Recorded information Block Start

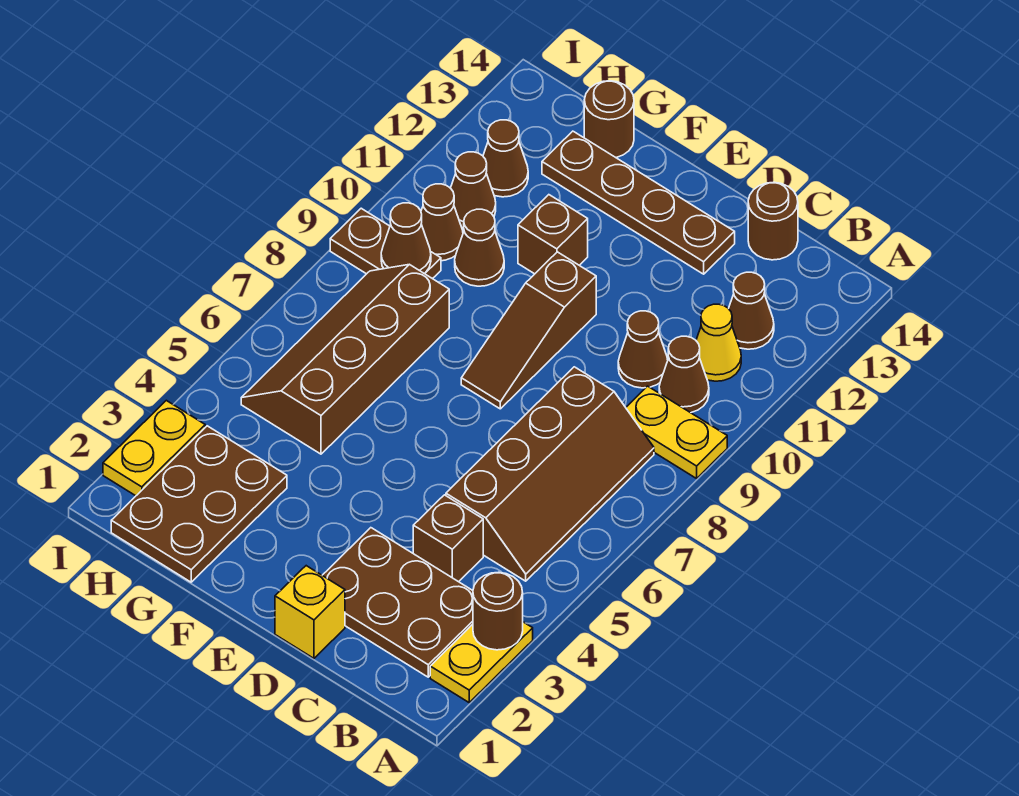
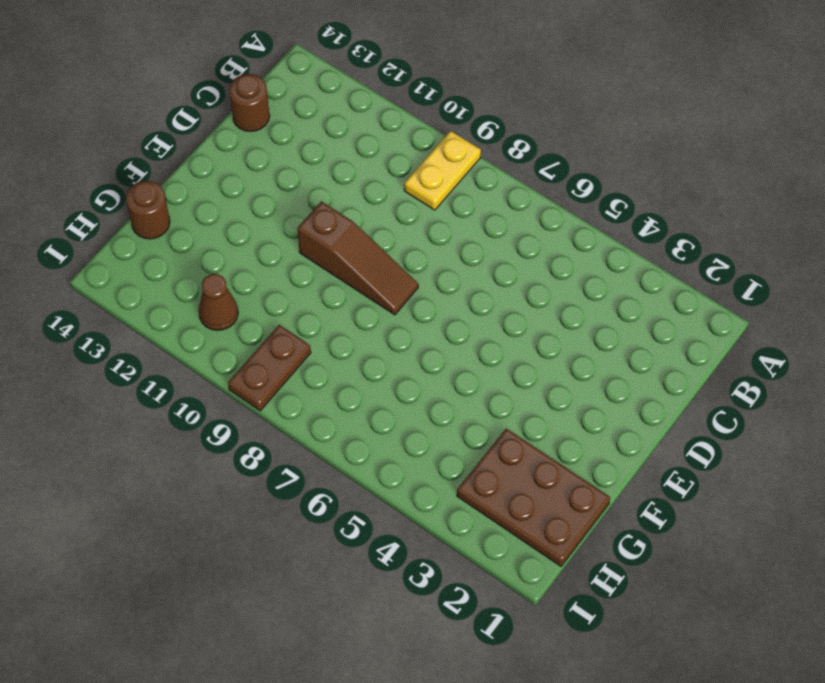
none -> yellow plate A2:A3 level 1
none -> brown plate B2:D3 level 1
none -> brown slope B5:C8 level 1 top C

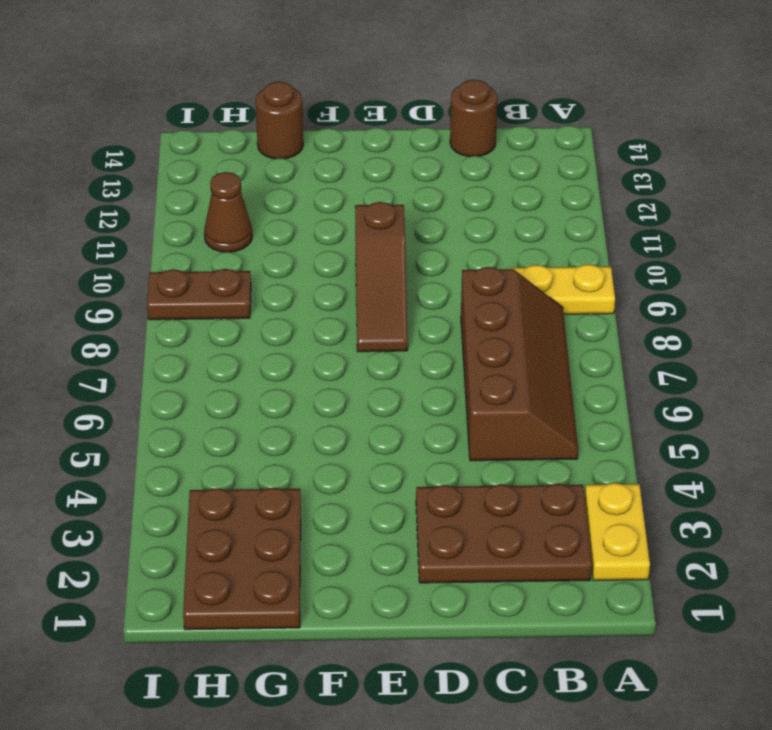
none -> brown cone B10 level 1
none -> yellow cone B11 level 1
none -> brown cone B12 level 1

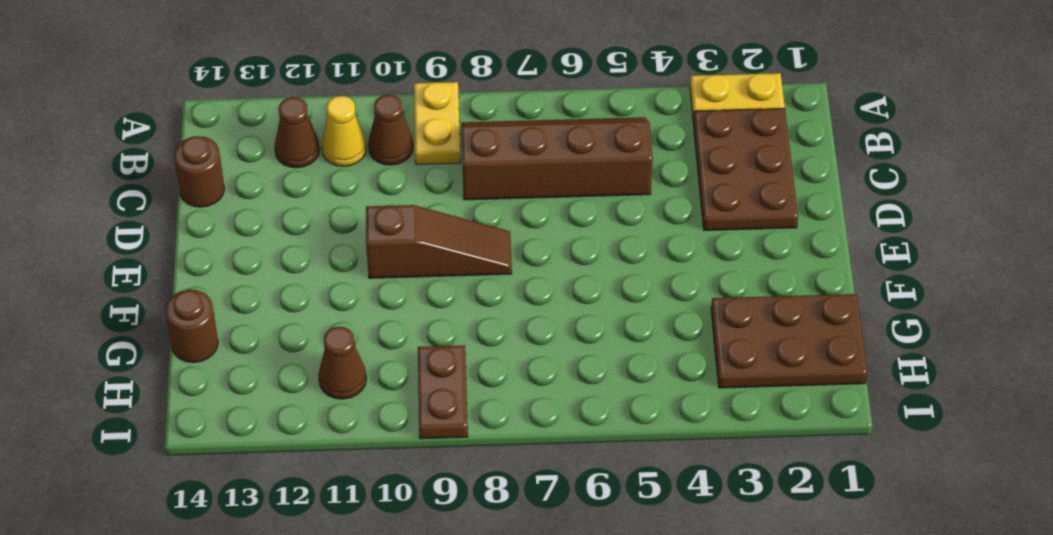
none -> brown brick C4 level 1
none -> brown cone C10 level 1
none -> yellow brick D1 level 1

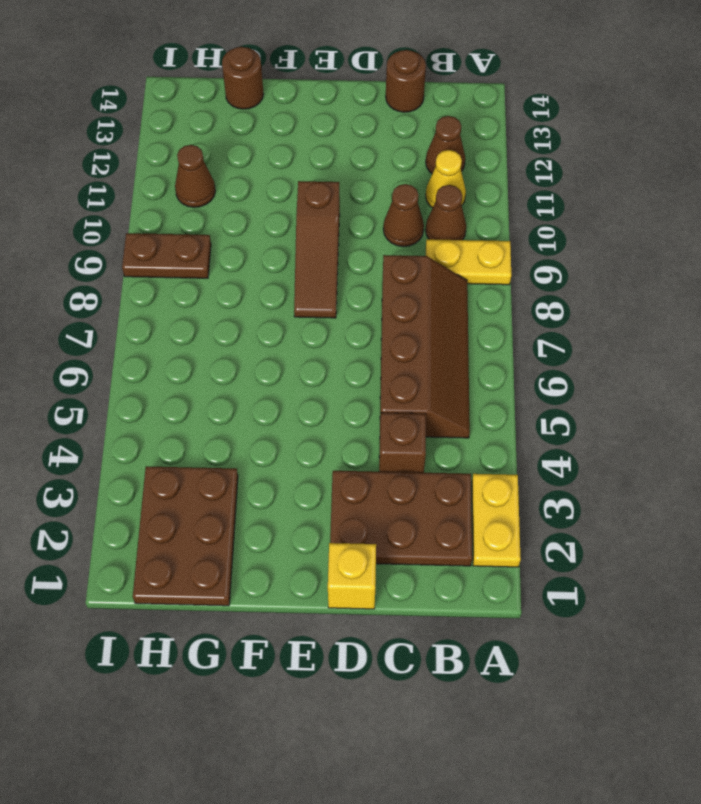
none -> brown plate D13:G13 level 1
none -> brown brick F11 level 1
none -> brown slope G5:H8 level 1 top G

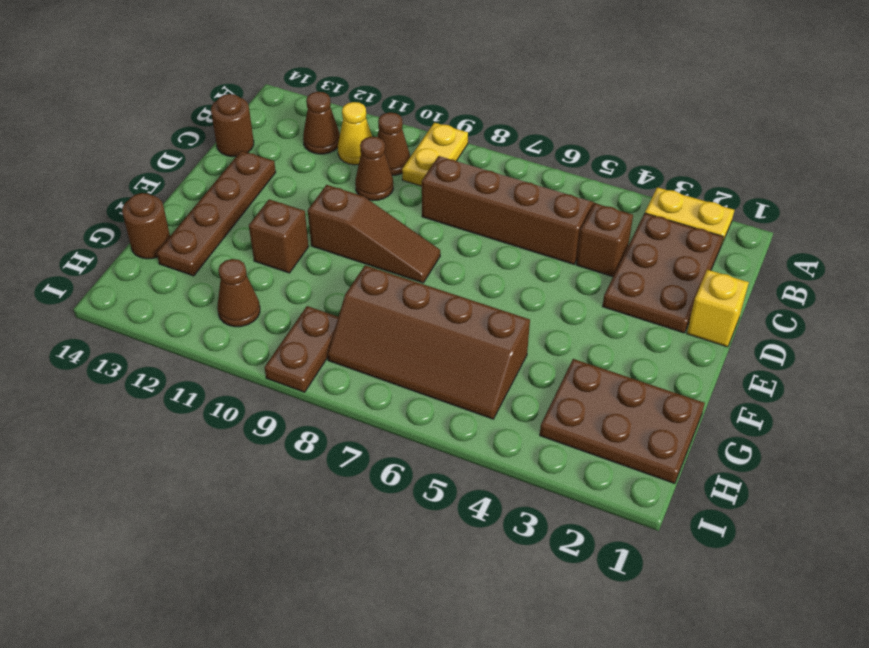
none -> brown cone G10 level 1
none -> brown cone H10 level 1
none -> brown cone H12 level 1

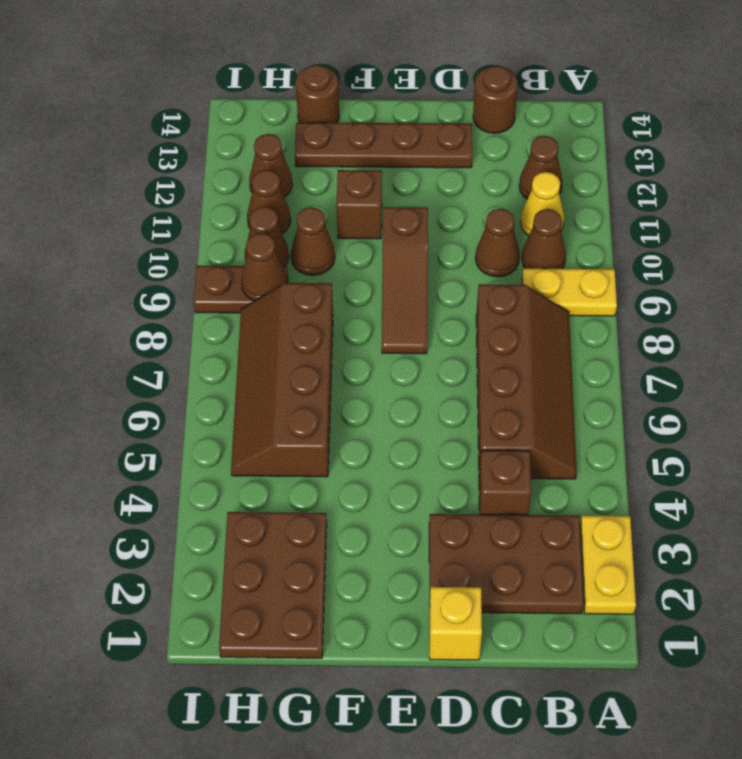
none -> yellow plate I2:I3 level 1
none -> brown round brick A3 level 2

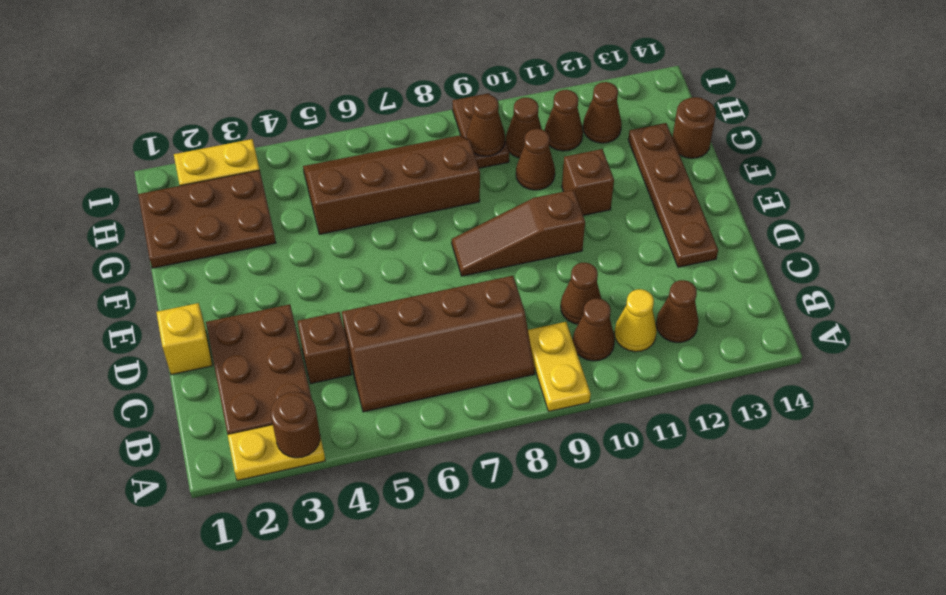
none -> brown round brick C14 level 1

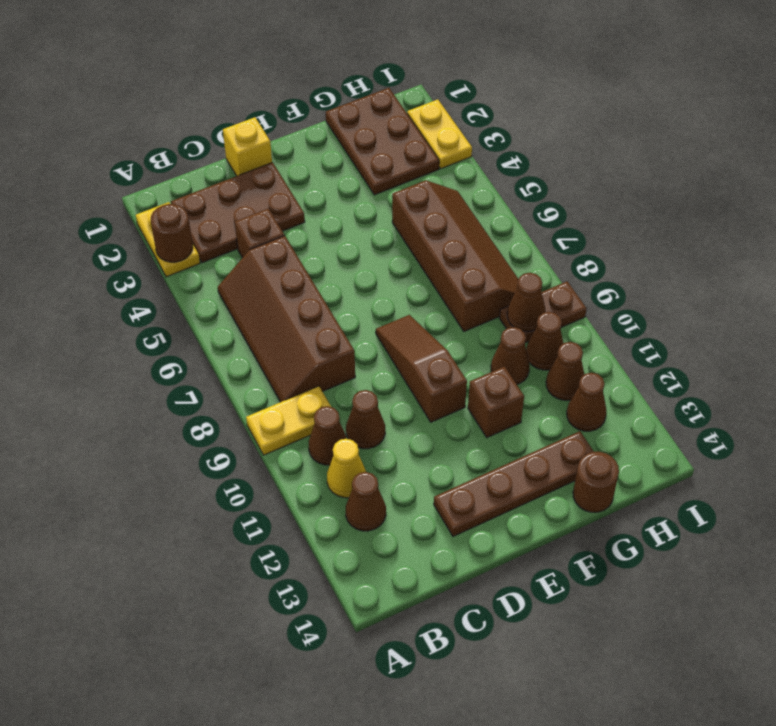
none -> brown round brick C14 level 1

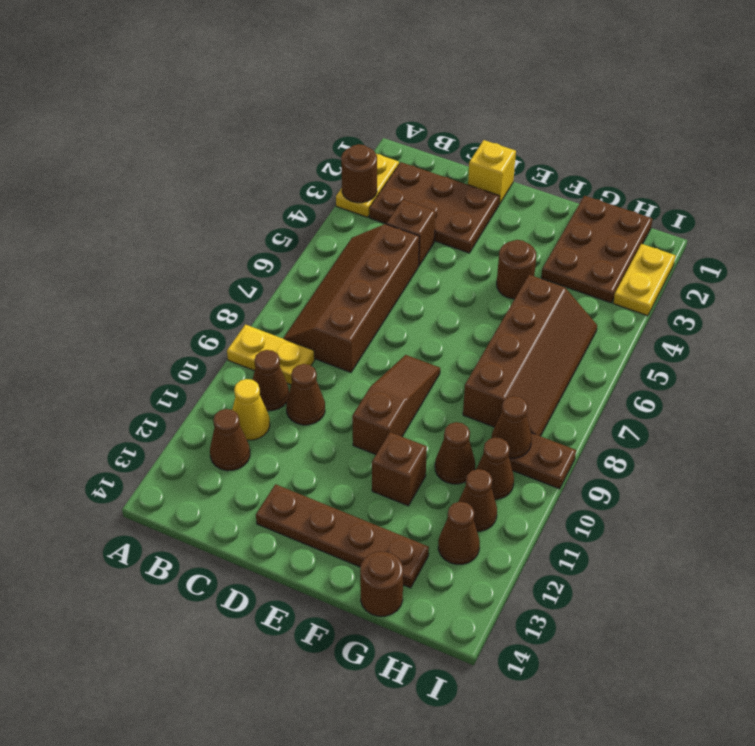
brown round brick F4 level 1 -> brown round brick C14 level 1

Recorded information Block End

Give back the full listing exactly, with pictures dropped.

▶ **Solution to this problem**
none -> yellow plate A2:A3 level 1
none -> brown plate B2:D3 level 1
none -> brown slope B5:C8 level 1 top C

none -> brown cone B10 level 1
none -> yellow cone B11 level 1
none -> brown cone B12 level 1

none -> brown brick C4 level 1
none -> brown cone C10 level 1
none -> yellow brick D1 level 1

none -> brown plate D13:G13 level 1
none -> brown brick F11 level 1
none -> brown slope G5:H8 level 1 top G

none -> brown cone G10 level 1
none -> brown cone H10 level 1
none -> brown cone H12 level 1

none -> yellow plate I2:I3 level 1
none -> brown round brick A3 level 2

none -> brown round brick C14 level 1

none -> brown round brick C14 level 1

brown round brick F4 level 1 -> brown round brick C14 level 1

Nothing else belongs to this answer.